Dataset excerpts
►

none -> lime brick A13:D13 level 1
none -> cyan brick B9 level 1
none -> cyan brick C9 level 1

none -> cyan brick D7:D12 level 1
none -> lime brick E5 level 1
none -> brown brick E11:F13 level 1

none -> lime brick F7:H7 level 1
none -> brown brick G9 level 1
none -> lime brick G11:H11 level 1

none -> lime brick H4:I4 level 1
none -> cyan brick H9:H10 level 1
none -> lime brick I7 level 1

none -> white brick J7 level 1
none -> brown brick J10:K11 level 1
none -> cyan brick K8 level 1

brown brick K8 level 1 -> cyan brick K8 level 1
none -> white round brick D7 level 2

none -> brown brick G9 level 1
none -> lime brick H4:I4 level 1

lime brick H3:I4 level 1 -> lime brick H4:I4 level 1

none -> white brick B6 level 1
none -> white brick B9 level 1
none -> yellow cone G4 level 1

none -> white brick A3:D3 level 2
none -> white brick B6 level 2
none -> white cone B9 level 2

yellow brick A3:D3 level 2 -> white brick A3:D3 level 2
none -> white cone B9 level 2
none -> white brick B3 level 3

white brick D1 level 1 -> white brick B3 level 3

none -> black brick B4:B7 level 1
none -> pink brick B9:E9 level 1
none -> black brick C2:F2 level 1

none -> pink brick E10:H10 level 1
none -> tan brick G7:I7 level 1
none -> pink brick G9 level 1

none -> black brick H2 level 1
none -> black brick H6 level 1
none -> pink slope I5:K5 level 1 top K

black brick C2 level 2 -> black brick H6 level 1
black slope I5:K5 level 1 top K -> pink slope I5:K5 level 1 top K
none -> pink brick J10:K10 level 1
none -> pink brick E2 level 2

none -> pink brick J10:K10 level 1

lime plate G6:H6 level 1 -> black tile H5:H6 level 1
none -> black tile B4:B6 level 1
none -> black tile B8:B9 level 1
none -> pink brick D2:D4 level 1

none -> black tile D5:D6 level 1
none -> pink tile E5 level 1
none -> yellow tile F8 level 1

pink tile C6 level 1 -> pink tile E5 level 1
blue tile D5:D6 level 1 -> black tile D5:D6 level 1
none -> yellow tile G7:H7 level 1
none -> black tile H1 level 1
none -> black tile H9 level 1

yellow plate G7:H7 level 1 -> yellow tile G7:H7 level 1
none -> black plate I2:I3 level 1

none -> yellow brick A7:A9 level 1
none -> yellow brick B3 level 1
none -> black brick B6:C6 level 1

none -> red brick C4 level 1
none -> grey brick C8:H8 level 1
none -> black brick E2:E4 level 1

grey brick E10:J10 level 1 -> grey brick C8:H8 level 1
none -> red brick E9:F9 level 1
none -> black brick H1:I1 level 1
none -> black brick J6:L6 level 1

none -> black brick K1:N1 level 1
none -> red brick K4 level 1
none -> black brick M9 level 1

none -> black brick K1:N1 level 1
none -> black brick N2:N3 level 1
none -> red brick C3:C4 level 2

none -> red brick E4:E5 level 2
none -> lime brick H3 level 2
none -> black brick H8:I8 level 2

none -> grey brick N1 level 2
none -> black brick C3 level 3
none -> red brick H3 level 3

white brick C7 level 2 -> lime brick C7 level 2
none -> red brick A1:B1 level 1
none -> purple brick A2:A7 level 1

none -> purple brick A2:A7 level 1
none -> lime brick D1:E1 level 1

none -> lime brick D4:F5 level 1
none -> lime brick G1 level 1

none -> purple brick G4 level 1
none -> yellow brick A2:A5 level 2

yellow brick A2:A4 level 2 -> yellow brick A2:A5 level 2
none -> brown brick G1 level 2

◄

▸ Exercise requirements
Whenever a line in the entries holds the word "yellow", copy that line.

▸ Written answer
none -> yellow cone G4 level 1
yellow brick A3:D3 level 2 -> white brick A3:D3 level 2
none -> yellow tile F8 level 1
none -> yellow tile G7:H7 level 1
yellow plate G7:H7 level 1 -> yellow tile G7:H7 level 1
none -> yellow brick A7:A9 level 1
none -> yellow brick B3 level 1
none -> yellow brick A2:A5 level 2
yellow brick A2:A4 level 2 -> yellow brick A2:A5 level 2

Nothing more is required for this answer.